### What the task requires
Transcribe the full listing below exactly.

━━━━

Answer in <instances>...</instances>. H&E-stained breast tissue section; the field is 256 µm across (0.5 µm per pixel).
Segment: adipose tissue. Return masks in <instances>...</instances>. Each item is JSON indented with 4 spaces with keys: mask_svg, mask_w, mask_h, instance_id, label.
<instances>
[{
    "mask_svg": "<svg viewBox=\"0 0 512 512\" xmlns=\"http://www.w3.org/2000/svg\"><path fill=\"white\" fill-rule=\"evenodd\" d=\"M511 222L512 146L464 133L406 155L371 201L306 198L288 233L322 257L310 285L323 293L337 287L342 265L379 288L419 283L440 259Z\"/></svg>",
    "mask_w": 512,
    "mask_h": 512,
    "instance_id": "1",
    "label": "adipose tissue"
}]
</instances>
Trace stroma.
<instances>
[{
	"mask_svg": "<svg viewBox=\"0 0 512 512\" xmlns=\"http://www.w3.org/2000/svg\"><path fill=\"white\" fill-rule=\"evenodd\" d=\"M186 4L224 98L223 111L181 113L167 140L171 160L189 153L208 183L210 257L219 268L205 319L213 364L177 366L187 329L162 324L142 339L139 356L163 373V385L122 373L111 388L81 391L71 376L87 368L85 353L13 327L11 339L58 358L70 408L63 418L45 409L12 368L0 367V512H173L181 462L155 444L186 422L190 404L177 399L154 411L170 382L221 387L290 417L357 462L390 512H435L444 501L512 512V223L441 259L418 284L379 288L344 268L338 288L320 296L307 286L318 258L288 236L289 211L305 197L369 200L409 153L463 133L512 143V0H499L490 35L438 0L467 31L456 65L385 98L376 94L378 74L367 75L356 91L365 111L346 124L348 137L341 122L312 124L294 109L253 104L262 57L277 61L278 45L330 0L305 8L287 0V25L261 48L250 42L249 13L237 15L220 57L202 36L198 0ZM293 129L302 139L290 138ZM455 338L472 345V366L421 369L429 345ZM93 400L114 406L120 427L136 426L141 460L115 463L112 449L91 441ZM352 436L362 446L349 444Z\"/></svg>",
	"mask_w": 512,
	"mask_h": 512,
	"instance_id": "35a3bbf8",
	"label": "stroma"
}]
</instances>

━━━━

### Solution below
Answer in <instances>...</instances>. H&E-stained breast tissue section; the field is 256 µm across (0.5 µm per pixel).
Segment: adipose tissue. Return masks in <instances>...</instances>. Each item is JSON indented with 4 spaces with keys: mask_svg, mask_w, mask_h, instance_id, label.
<instances>
[{
    "mask_svg": "<svg viewBox=\"0 0 512 512\" xmlns=\"http://www.w3.org/2000/svg\"><path fill=\"white\" fill-rule=\"evenodd\" d=\"M511 222L512 146L464 133L406 155L371 201L306 198L288 233L322 257L310 285L323 293L337 287L342 265L379 288L419 283L440 259Z\"/></svg>",
    "mask_w": 512,
    "mask_h": 512,
    "instance_id": "1",
    "label": "adipose tissue"
}]
</instances>
Trace stroma.
<instances>
[{
	"mask_svg": "<svg viewBox=\"0 0 512 512\" xmlns=\"http://www.w3.org/2000/svg\"><path fill=\"white\" fill-rule=\"evenodd\" d=\"M186 4L224 98L223 111L181 113L167 140L171 160L189 153L208 183L210 257L219 268L205 319L213 364L177 366L187 329L162 324L142 339L139 356L163 373V385L122 373L111 388L81 391L71 376L87 368L85 353L13 327L11 339L58 358L70 408L63 418L45 409L12 368L0 367V512H173L181 462L155 444L186 422L190 404L177 399L154 411L170 382L221 387L290 417L357 462L390 512H435L444 501L512 512V223L441 259L418 284L379 288L344 268L338 288L320 296L307 286L318 258L288 236L289 211L305 197L369 200L409 153L463 133L512 143V0H499L490 35L438 0L467 31L456 65L385 98L376 94L378 74L367 75L356 91L365 111L346 124L348 137L341 122L312 124L294 109L253 104L262 57L277 61L278 45L330 0L305 8L287 0V25L261 48L250 42L249 13L237 15L220 57L202 36L198 0ZM293 129L302 139L290 138ZM455 338L472 345V366L421 369L429 345ZM93 400L114 406L120 427L136 426L141 460L115 463L112 449L91 441ZM352 436L362 446L349 444Z\"/></svg>",
	"mask_w": 512,
	"mask_h": 512,
	"instance_id": "35a3bbf8",
	"label": "stroma"
}]
</instances>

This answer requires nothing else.